■ **Your instructions**: Would you please transcribe the records below exactly, leaving out the pictures?

Layout change descriptions:
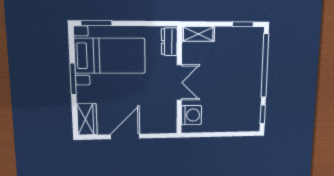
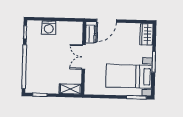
dresser: (169, 42) -> (91, 34), moved
washing machine: (191, 115) -> (49, 28), moved, turned -90
door: (125, 136) -> (106, 21), moved

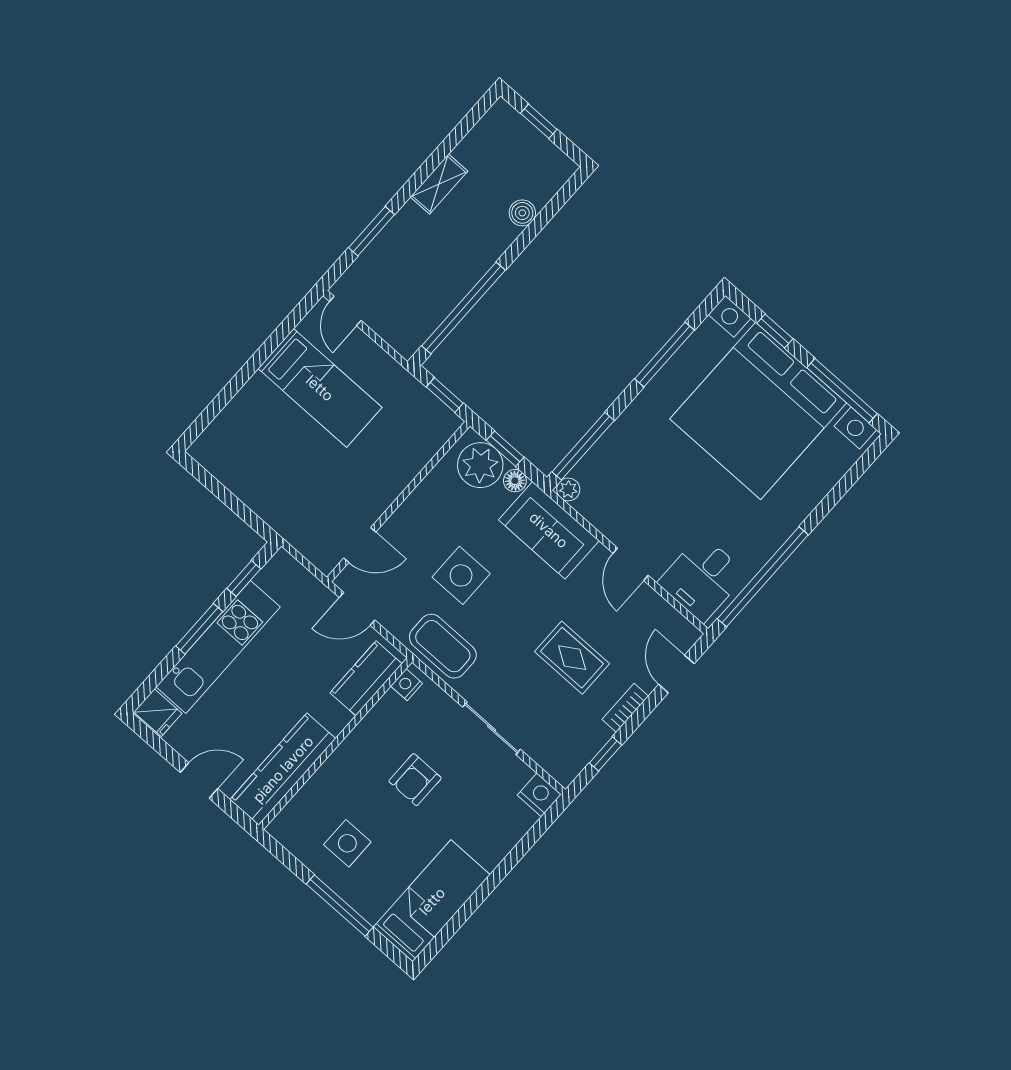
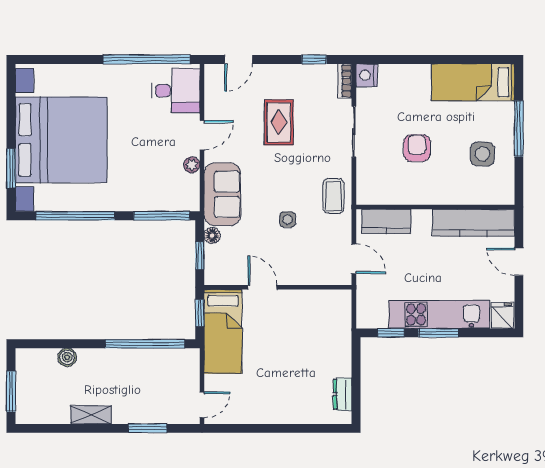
window: (539, 121) -> (11, 392), width x1.50
window: (775, 331) -> (11, 168), width x1.50
window: (664, 355) -> (75, 216), width x1.46
bed: (320, 388) -> (223, 331), moved, turned 180
window: (842, 391) -> (11, 105), removed
plant: (480, 465) -> (220, 261), removed
dresser: (225, 470) -> (343, 394), added
plant: (568, 489) -> (192, 165), moved
door: (360, 545) -> (262, 287), moved
side table: (461, 575) -> (288, 220), width x0.54, depth x0.54
coffee table: (443, 646) -> (333, 196), width x0.73, depth x0.77
nightstand: (407, 685) -> (371, 197), removed
bookcase: (625, 708) -> (345, 81), moved, turned 90
armchair: (415, 780) -> (417, 148), turned -90

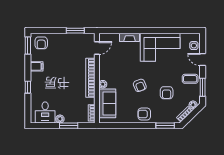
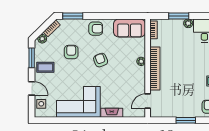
window: (75, 31) -> (186, 120), moved
sofa: (107, 103) -> (130, 28), moved, turned -90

■ **Reply to the task**:
dresser: (169, 42) -> (91, 34), moved
washing machine: (191, 115) -> (49, 28), moved, turned -90
door: (125, 136) -> (106, 21), moved

window: (539, 121) -> (11, 392), width x1.50
window: (775, 331) -> (11, 168), width x1.50
window: (664, 355) -> (75, 216), width x1.46
bed: (320, 388) -> (223, 331), moved, turned 180
window: (842, 391) -> (11, 105), removed
plant: (480, 465) -> (220, 261), removed
dresser: (225, 470) -> (343, 394), added
plant: (568, 489) -> (192, 165), moved
door: (360, 545) -> (262, 287), moved
side table: (461, 575) -> (288, 220), width x0.54, depth x0.54
coffee table: (443, 646) -> (333, 196), width x0.73, depth x0.77
nightstand: (407, 685) -> (371, 197), removed
bookcase: (625, 708) -> (345, 81), moved, turned 90
armchair: (415, 780) -> (417, 148), turned -90

window: (75, 31) -> (186, 120), moved
sofa: (107, 103) -> (130, 28), moved, turned -90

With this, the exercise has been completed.